Excerpts from a dataset:

--

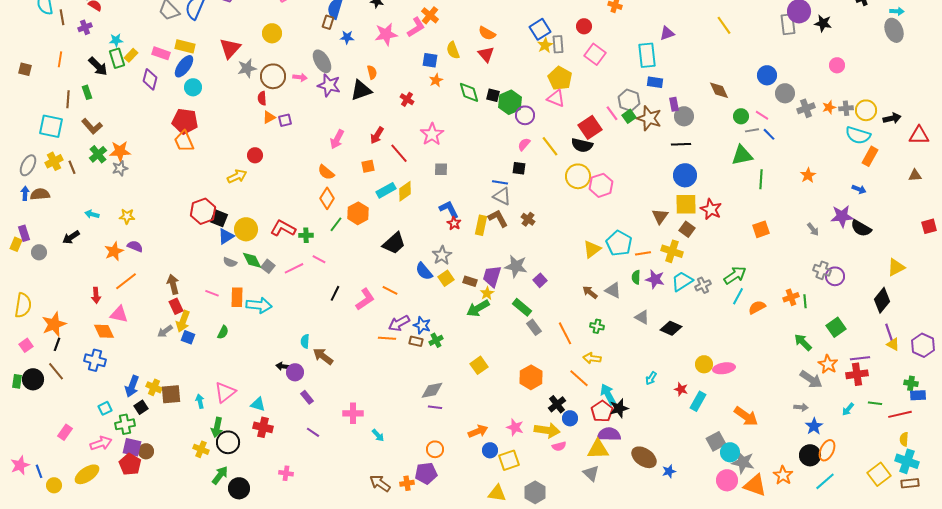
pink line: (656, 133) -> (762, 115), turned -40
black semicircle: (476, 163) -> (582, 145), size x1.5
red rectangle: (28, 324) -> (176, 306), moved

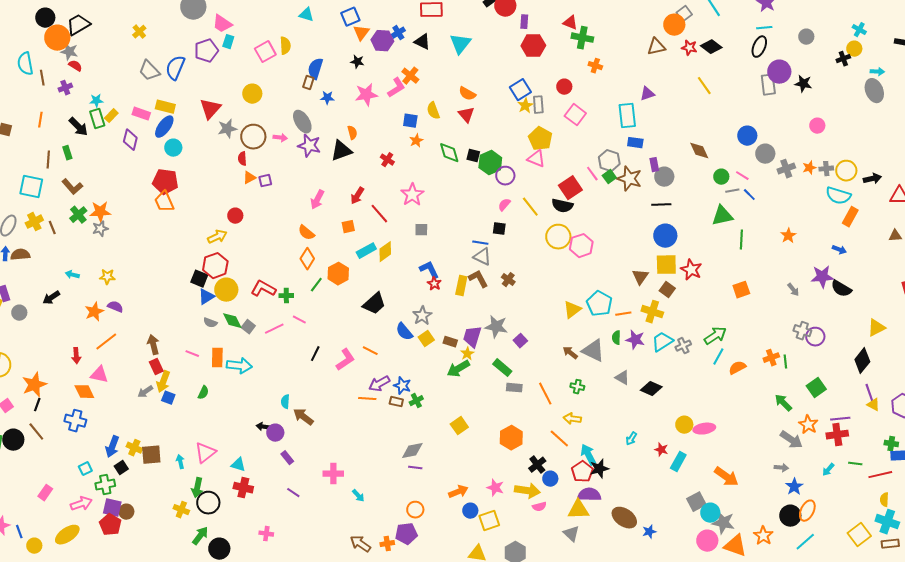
red hexagon: (203, 211) -> (215, 266), moved
gray triangle: (613, 290) -> (593, 351), size x1.4
gray rectangle: (534, 327) -> (514, 388), turned -49

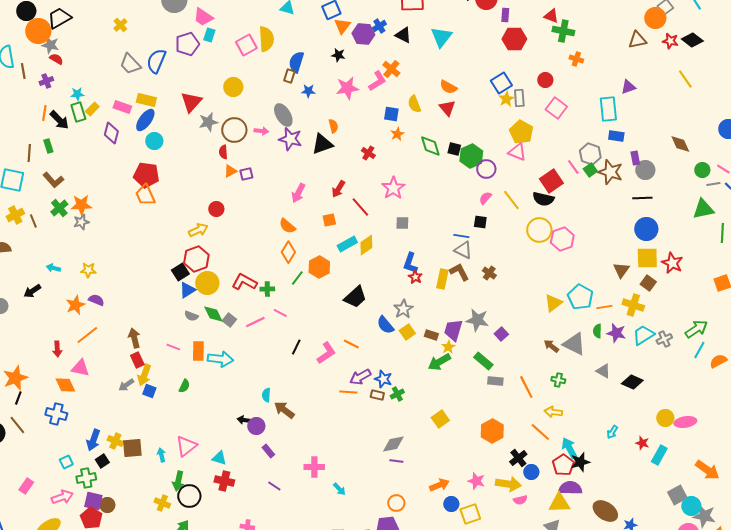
yellow semicircle: (285, 46) -> (266, 39), size x1.4
orange line: (40, 120) -> (44, 113), moved
blue L-shape: (429, 270) -> (410, 263), turned -135
black square: (199, 279) -> (180, 272), turned 36

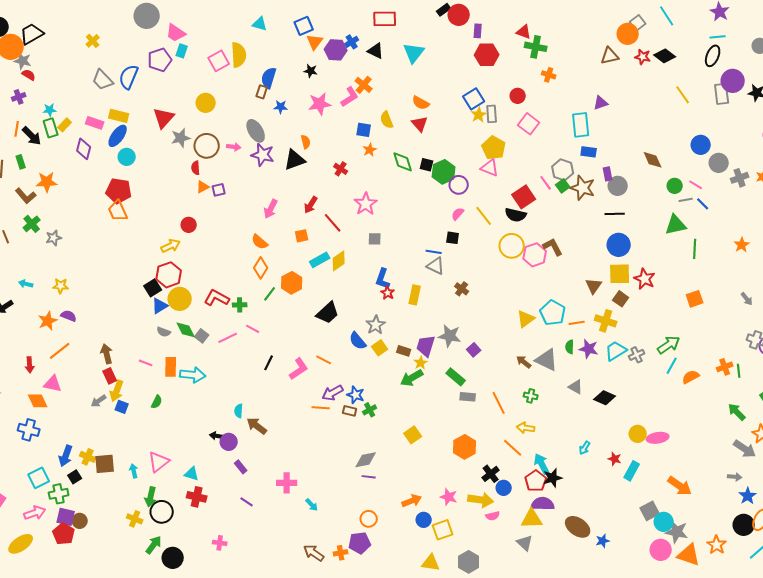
yellow line: (685, 79) -> (683, 95), moved
orange star: (81, 205) -> (47, 182), moved
brown L-shape: (459, 272) -> (553, 247), moved
cyan square: (66, 462) -> (39, 478), size x1.5

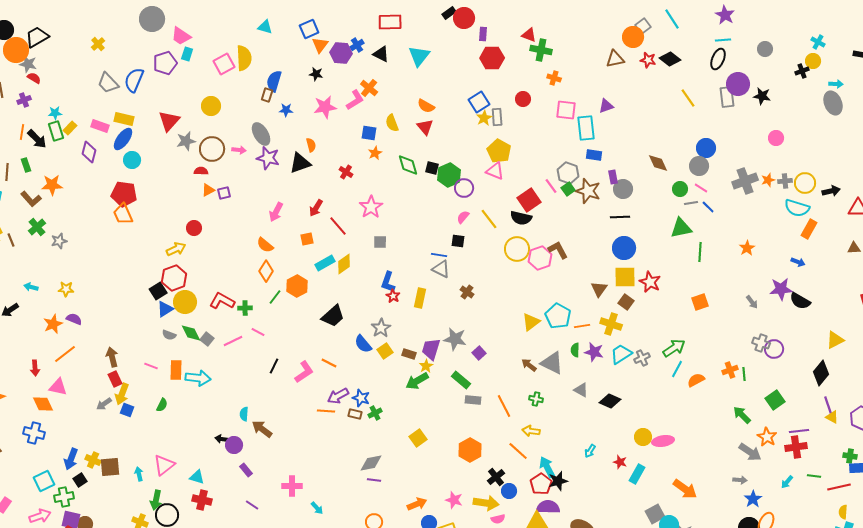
pink square: (529, 124) -> (566, 110), moved, turned -30
gray circle: (719, 163) -> (699, 166), moved
red semicircle: (196, 168) -> (201, 171), turned 96
gray cross: (740, 178) -> (745, 181), size x1.4

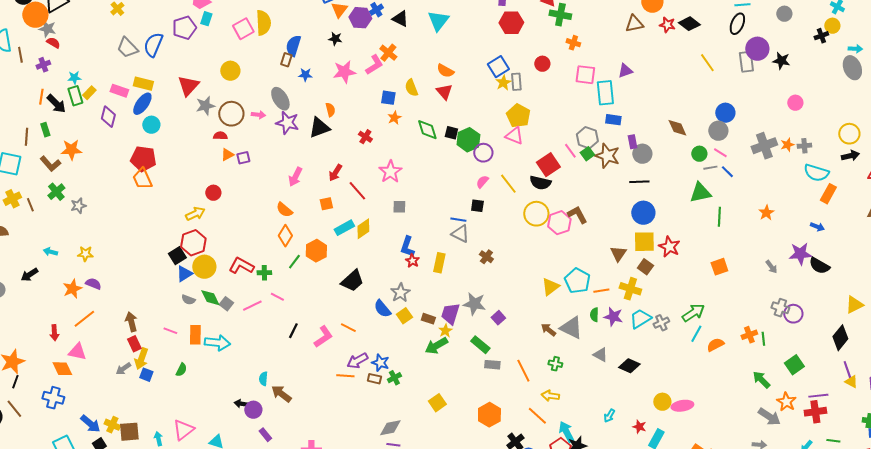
yellow circle: (805, 183) -> (849, 134), moved
blue arrow: (71, 459) -> (90, 424), turned -70

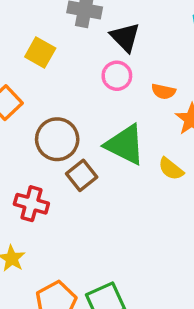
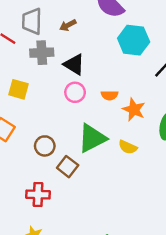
brown circle: (57, 139) -> (45, 146), size x0.7
green triangle: (125, 145) -> (92, 138), turned -40

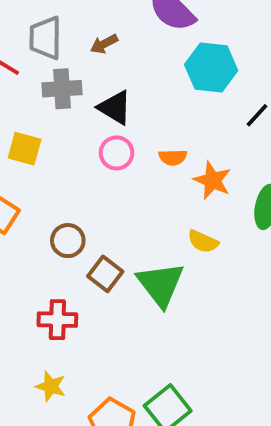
green triangle: (92, 138) -> (161, 284), moved, turned -40

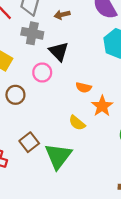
pink circle: (117, 153) -> (42, 72), moved
brown circle: (68, 241) -> (15, 95), moved
yellow semicircle: (203, 241) -> (77, 123), moved

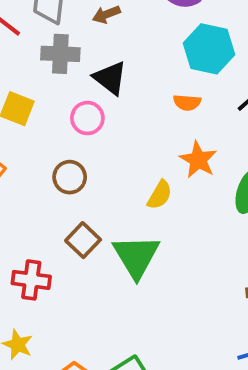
orange semicircle: (84, 88) -> (187, 102), moved
brown circle: (15, 95) -> (70, 177), moved
yellow semicircle: (77, 123) -> (160, 195), turned -90

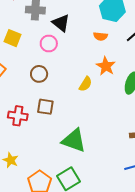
brown square: (83, 240) -> (45, 107), turned -36
green triangle: (136, 256) -> (74, 141), moved, turned -40
red cross: (31, 280) -> (18, 116), moved

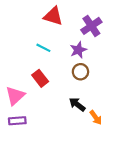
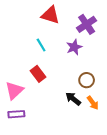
cyan line: (43, 48) -> (41, 45), turned 32
brown circle: (80, 72) -> (87, 80), moved
orange arrow: (96, 118) -> (93, 103), moved

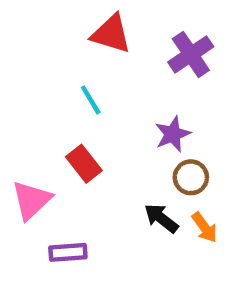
purple star: (74, 47) -> (173, 134), moved
purple rectangle: (16, 114) -> (68, 252), moved

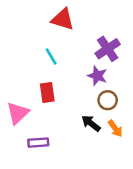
purple cross: (191, 54) -> (108, 49), moved
purple star: (173, 134) -> (97, 76), turned -30
red rectangle: (84, 164) -> (47, 92), turned 30

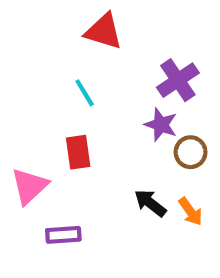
brown circle: (108, 100) -> (191, 152), moved

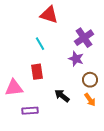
brown circle: (191, 152) -> (90, 80), moved
pink triangle: (29, 186) -> (14, 88), turned 36
black arrow: (150, 203) -> (62, 96), moved

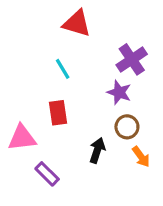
brown circle: (90, 80) -> (127, 127), moved
black arrow: (62, 96) -> (97, 150), turned 70
purple rectangle: (30, 111) -> (47, 174), turned 49

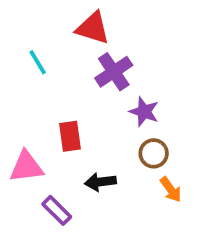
purple cross: (132, 59) -> (114, 72), moved
cyan line: (63, 69) -> (38, 62), moved
black arrow: (97, 150) -> (100, 182), moved, turned -115

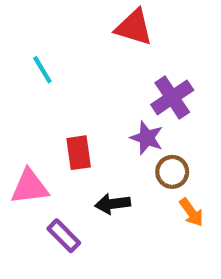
red triangle: (93, 28) -> (134, 27), moved
purple cross: (114, 72) -> (172, 97), moved
purple star: (144, 112) -> (147, 138), moved

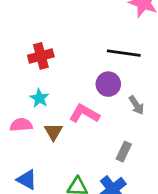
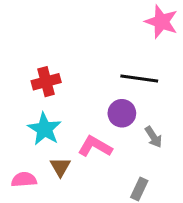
cyan star: (39, 98) -> (45, 129), size x1.5
pink semicircle: (21, 125) -> (24, 180), moved

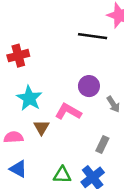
black line: (139, 79) -> (93, 36), moved
red cross: (46, 82) -> (18, 56), moved

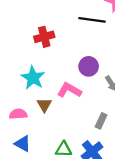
red cross: (18, 56) -> (44, 37), moved

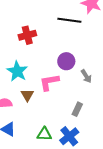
pink L-shape: (69, 90) -> (49, 82), turned -40

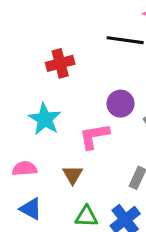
brown triangle: (27, 95) -> (73, 175), moved

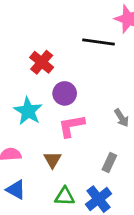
red cross: (60, 63) -> (42, 62), turned -35
purple circle: (120, 104) -> (65, 93), moved

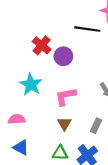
purple circle: (65, 93) -> (63, 56), moved
brown triangle: (52, 160) -> (64, 124), moved

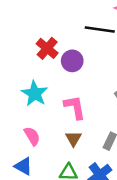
pink L-shape: (66, 96) -> (75, 107), turned 90
pink semicircle: (17, 119) -> (32, 136), moved, turned 63

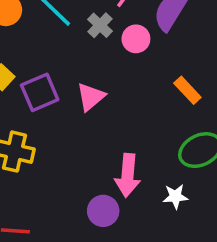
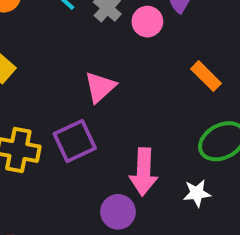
purple square: (40, 92) -> (75, 141), moved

--

INSTRUCTIONS TO FOLLOW >>
Return all the records exactly, excluding images.

ANSWER FOR THE TASK >>
pink line: (656, 133) -> (762, 115), turned -40
black semicircle: (476, 163) -> (582, 145), size x1.5
red rectangle: (28, 324) -> (176, 306), moved

red hexagon: (203, 211) -> (215, 266), moved
gray triangle: (613, 290) -> (593, 351), size x1.4
gray rectangle: (534, 327) -> (514, 388), turned -49

yellow semicircle: (285, 46) -> (266, 39), size x1.4
orange line: (40, 120) -> (44, 113), moved
blue L-shape: (429, 270) -> (410, 263), turned -135
black square: (199, 279) -> (180, 272), turned 36

yellow line: (685, 79) -> (683, 95), moved
orange star: (81, 205) -> (47, 182), moved
brown L-shape: (459, 272) -> (553, 247), moved
cyan square: (66, 462) -> (39, 478), size x1.5

pink square: (529, 124) -> (566, 110), moved, turned -30
gray circle: (719, 163) -> (699, 166), moved
red semicircle: (196, 168) -> (201, 171), turned 96
gray cross: (740, 178) -> (745, 181), size x1.4

yellow circle: (805, 183) -> (849, 134), moved
blue arrow: (71, 459) -> (90, 424), turned -70

brown circle: (57, 139) -> (45, 146), size x0.7
green triangle: (125, 145) -> (92, 138), turned -40

green triangle: (92, 138) -> (161, 284), moved, turned -40

pink circle: (117, 153) -> (42, 72), moved
brown circle: (68, 241) -> (15, 95), moved
yellow semicircle: (203, 241) -> (77, 123), moved

orange semicircle: (84, 88) -> (187, 102), moved
brown circle: (15, 95) -> (70, 177), moved
yellow semicircle: (77, 123) -> (160, 195), turned -90

brown square: (83, 240) -> (45, 107), turned -36
green triangle: (136, 256) -> (74, 141), moved, turned -40
red cross: (31, 280) -> (18, 116), moved

cyan line: (43, 48) -> (41, 45), turned 32
brown circle: (80, 72) -> (87, 80), moved
orange arrow: (96, 118) -> (93, 103), moved

purple star: (74, 47) -> (173, 134), moved
purple rectangle: (16, 114) -> (68, 252), moved

purple cross: (191, 54) -> (108, 49), moved
purple star: (173, 134) -> (97, 76), turned -30
red rectangle: (84, 164) -> (47, 92), turned 30

brown circle: (108, 100) -> (191, 152), moved

brown circle: (191, 152) -> (90, 80), moved
pink triangle: (29, 186) -> (14, 88), turned 36
black arrow: (150, 203) -> (62, 96), moved

brown circle: (90, 80) -> (127, 127), moved
black arrow: (62, 96) -> (97, 150), turned 70
purple rectangle: (30, 111) -> (47, 174), turned 49

purple cross: (132, 59) -> (114, 72), moved
cyan line: (63, 69) -> (38, 62), moved
black arrow: (97, 150) -> (100, 182), moved, turned -115

red triangle: (93, 28) -> (134, 27), moved
purple cross: (114, 72) -> (172, 97), moved
purple star: (144, 112) -> (147, 138), moved

cyan star: (39, 98) -> (45, 129), size x1.5
pink semicircle: (21, 125) -> (24, 180), moved

black line: (139, 79) -> (93, 36), moved
red cross: (46, 82) -> (18, 56), moved

red cross: (18, 56) -> (44, 37), moved

pink L-shape: (69, 90) -> (49, 82), turned -40

brown triangle: (27, 95) -> (73, 175), moved

red cross: (60, 63) -> (42, 62), turned -35
purple circle: (120, 104) -> (65, 93), moved

purple circle: (65, 93) -> (63, 56), moved
brown triangle: (52, 160) -> (64, 124), moved

pink L-shape: (66, 96) -> (75, 107), turned 90
pink semicircle: (17, 119) -> (32, 136), moved, turned 63

purple square: (40, 92) -> (75, 141), moved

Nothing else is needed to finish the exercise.